▶ _ABOUT THIS EXERCISE_: Lines from the one containing "blue bowl: 5 -> 2" through the last line of the records below need to be repeated exactly; nothing else, and no pictures.

▶ _INPUT DATA_:
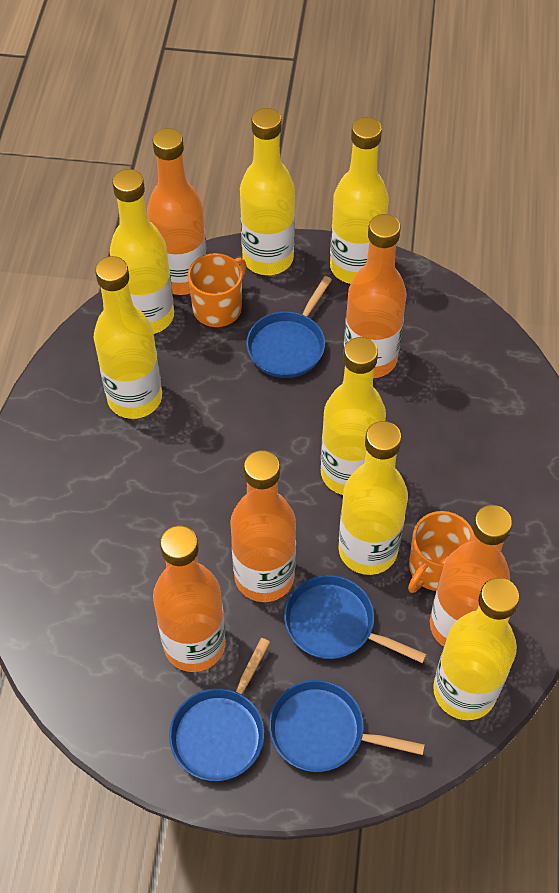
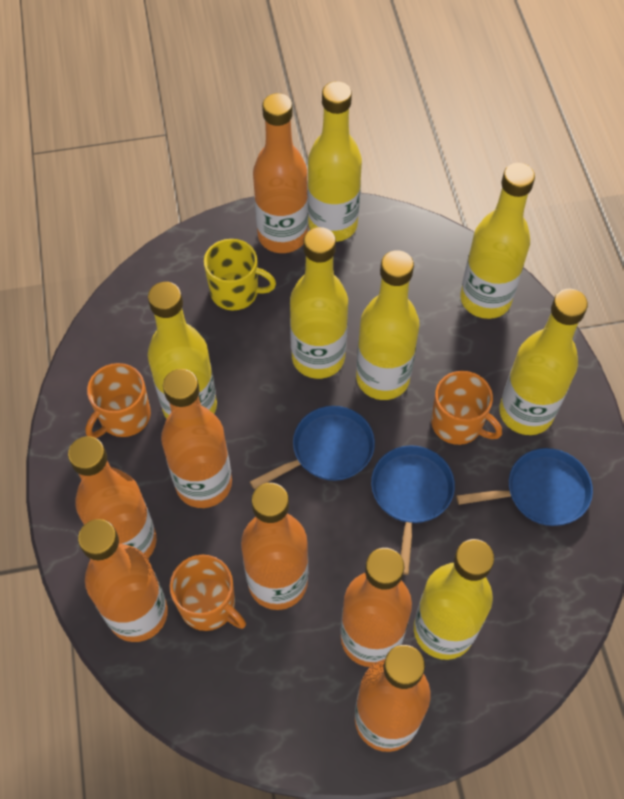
blue pan: 4 -> 3
orange bottle: 5 -> 7
orange mug: 2 -> 3
yellow mug: 0 -> 1

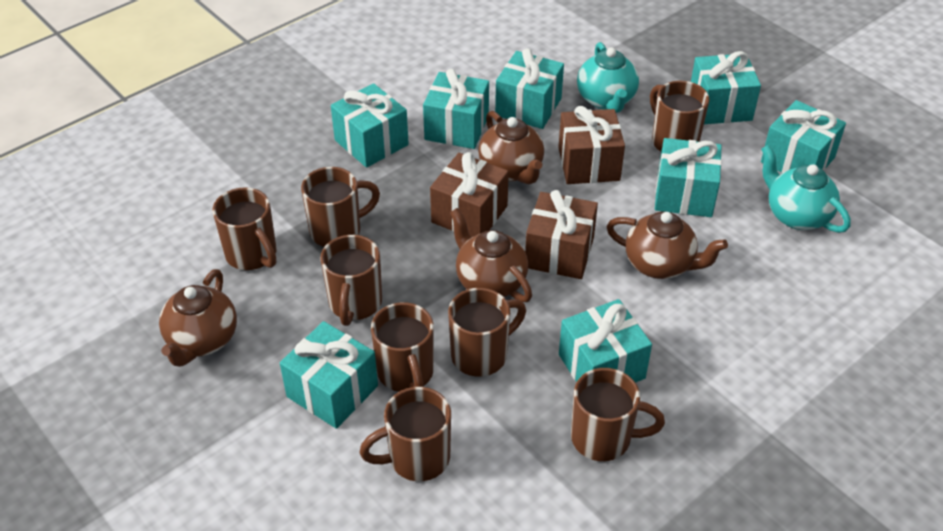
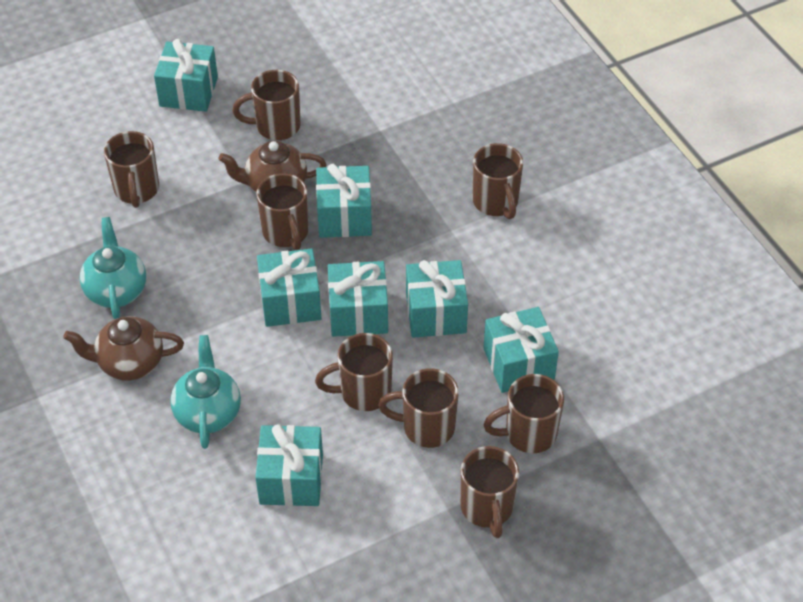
brown gift: 3 -> 0
brown teapot: 4 -> 2
turquoise gift: 8 -> 7

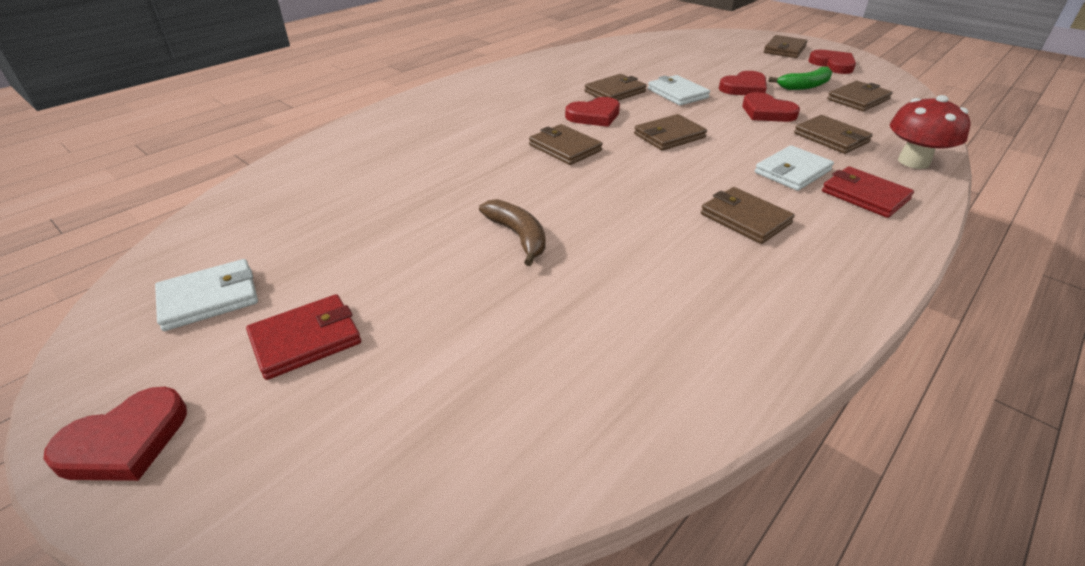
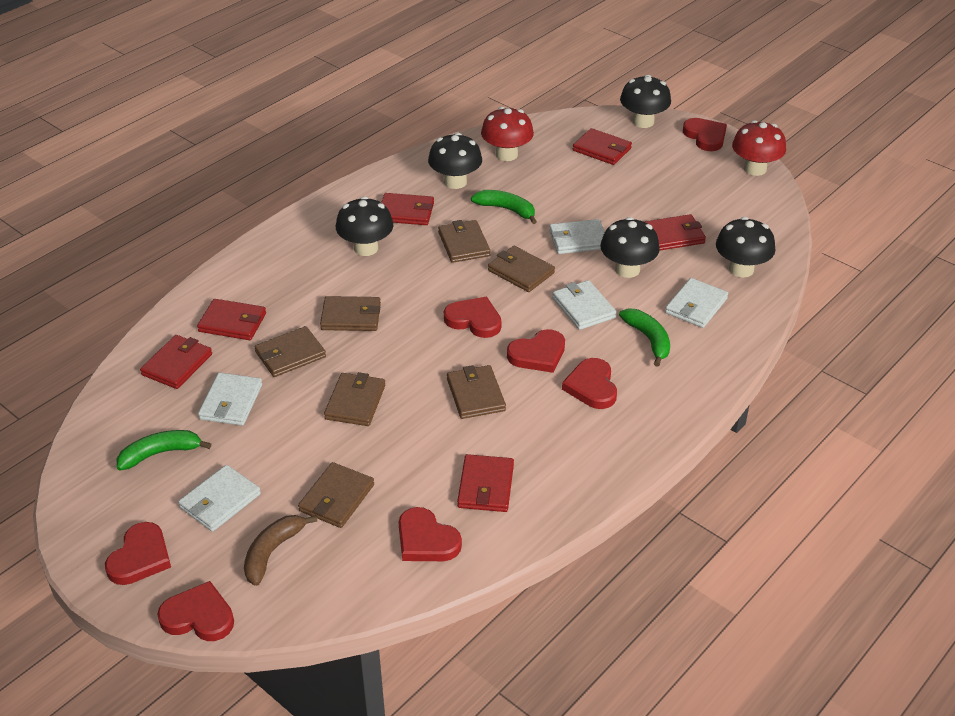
black mushroom: 0 -> 5
green banana: 1 -> 3
red heart: 5 -> 7
red mushroom: 1 -> 2
red wallet: 2 -> 6
white wallet: 3 -> 5

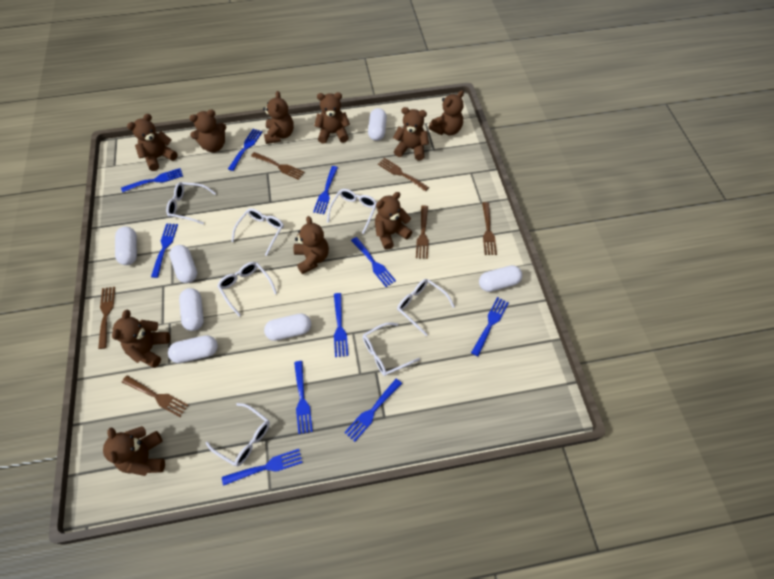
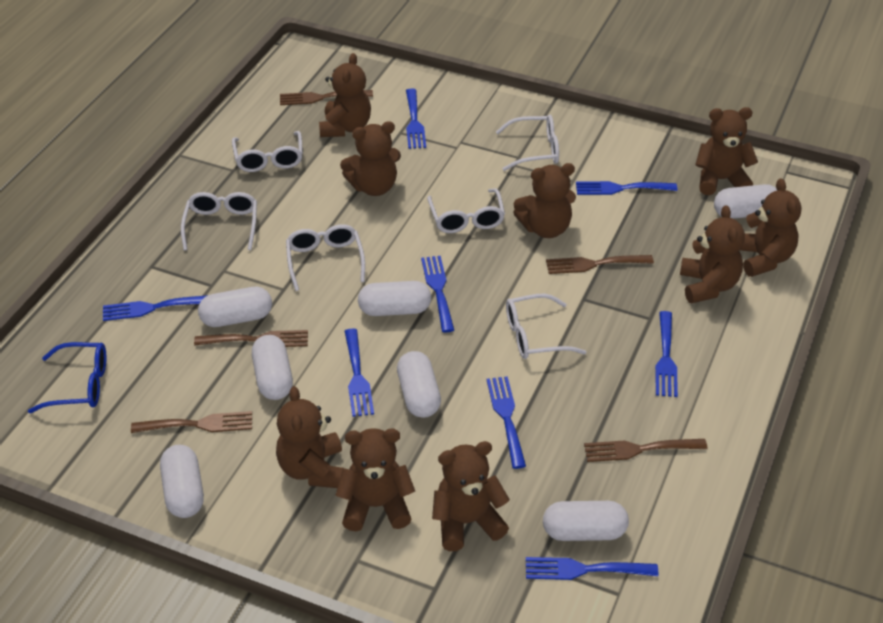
blue fork: 10 -> 8
blue glasses: 0 -> 1
brown fork: 6 -> 5
brown teddy bear: 10 -> 9
white glasses: 7 -> 6

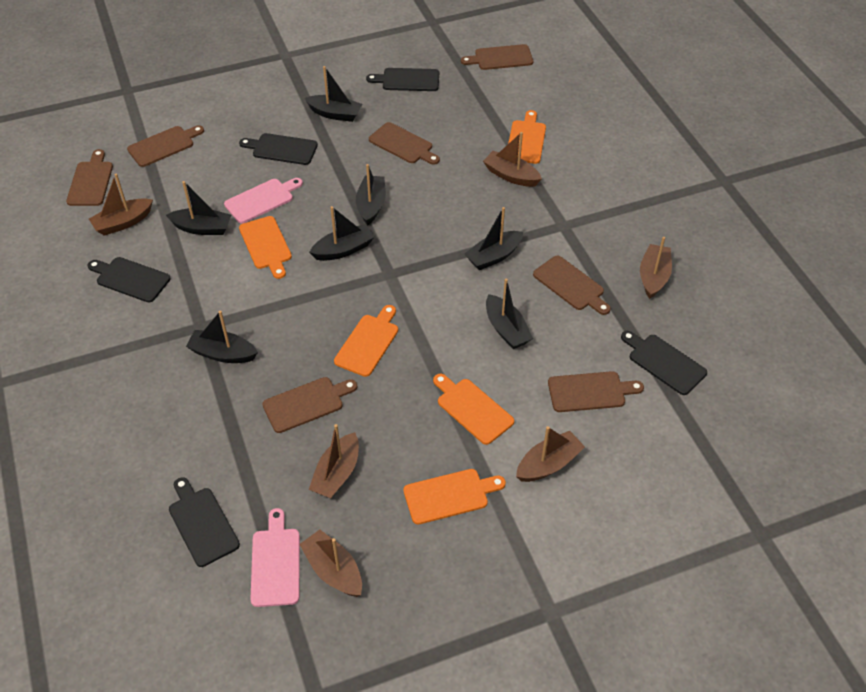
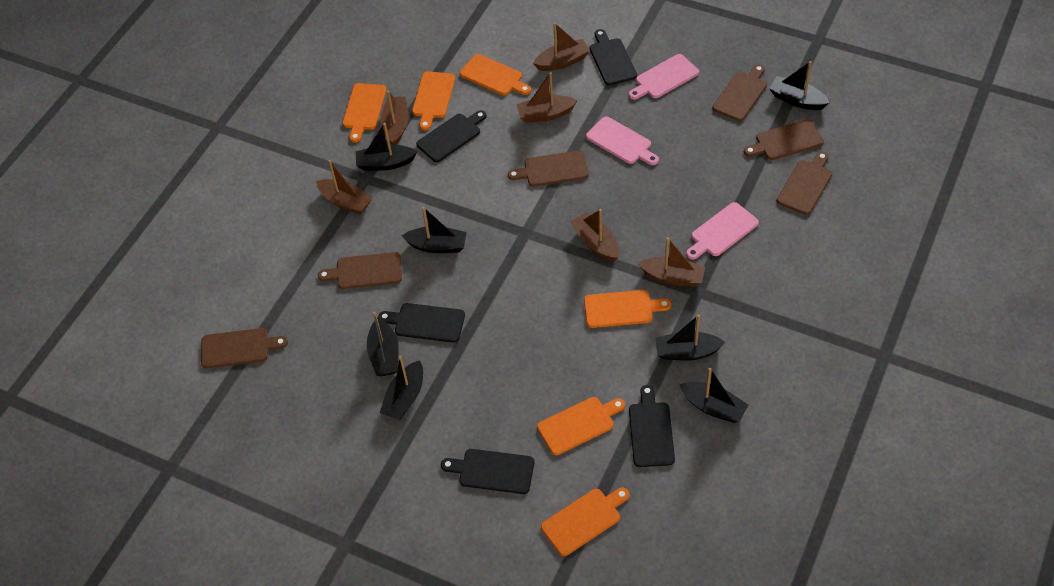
brown cutting board: 7 -> 6
orange cutting board: 5 -> 6
pink cutting board: 2 -> 3

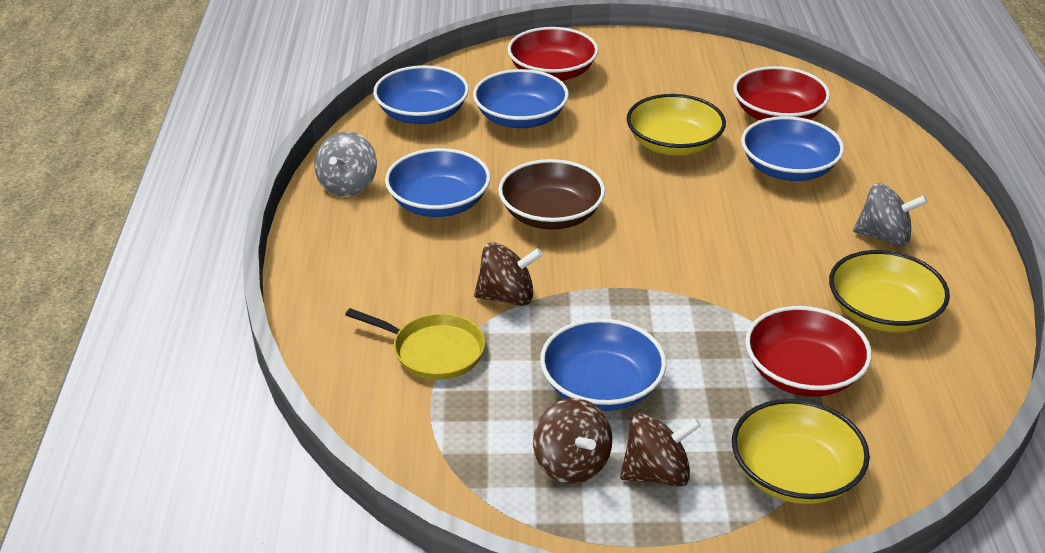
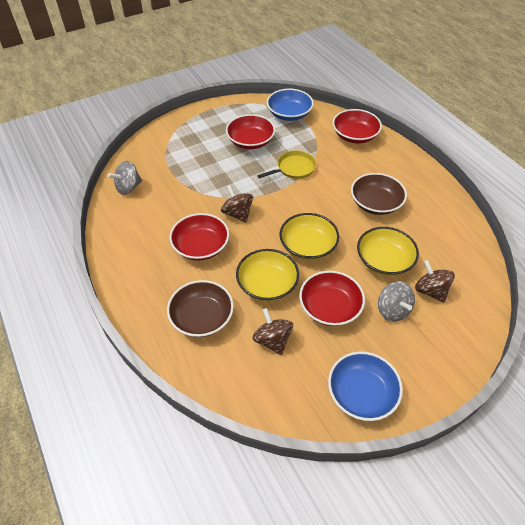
blue bowl: 5 -> 2
brown bowl: 1 -> 2
red bowl: 3 -> 4

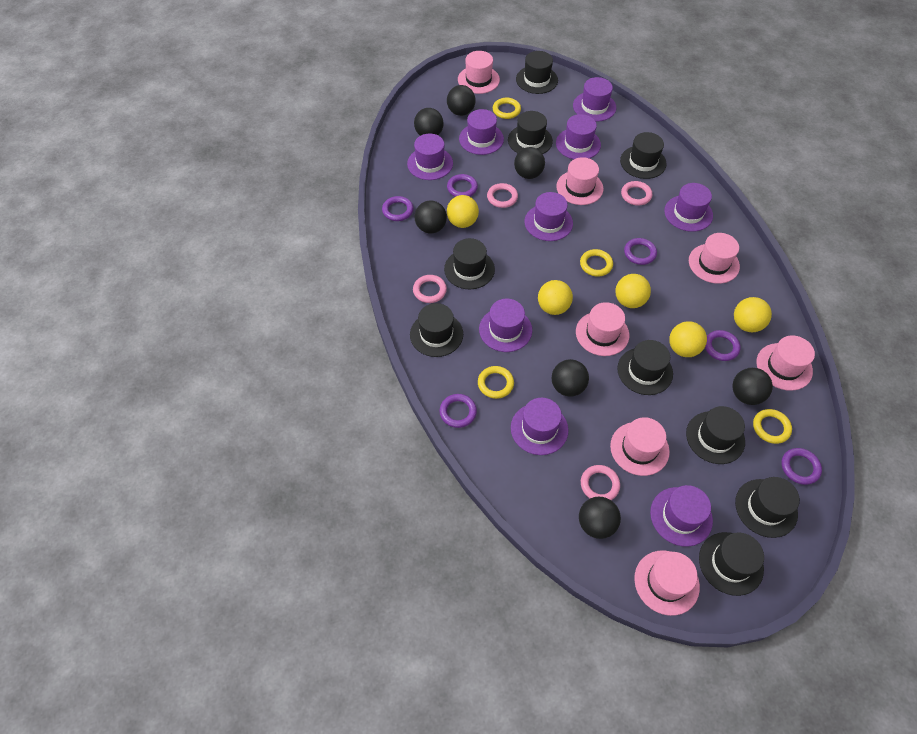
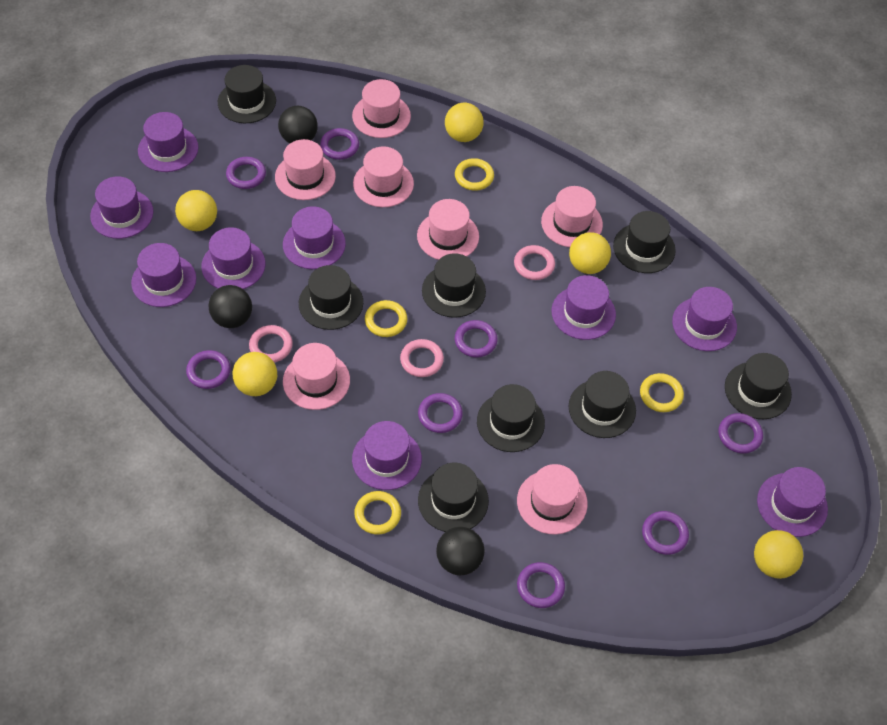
black ball: 7 -> 3
black hat: 9 -> 8
pink ring: 4 -> 3
purple ring: 6 -> 8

▶ _REPLY TO THE EXERCISE_:
blue bowl: 5 -> 2
brown bowl: 1 -> 2
red bowl: 3 -> 4

black ball: 7 -> 3
black hat: 9 -> 8
pink ring: 4 -> 3
purple ring: 6 -> 8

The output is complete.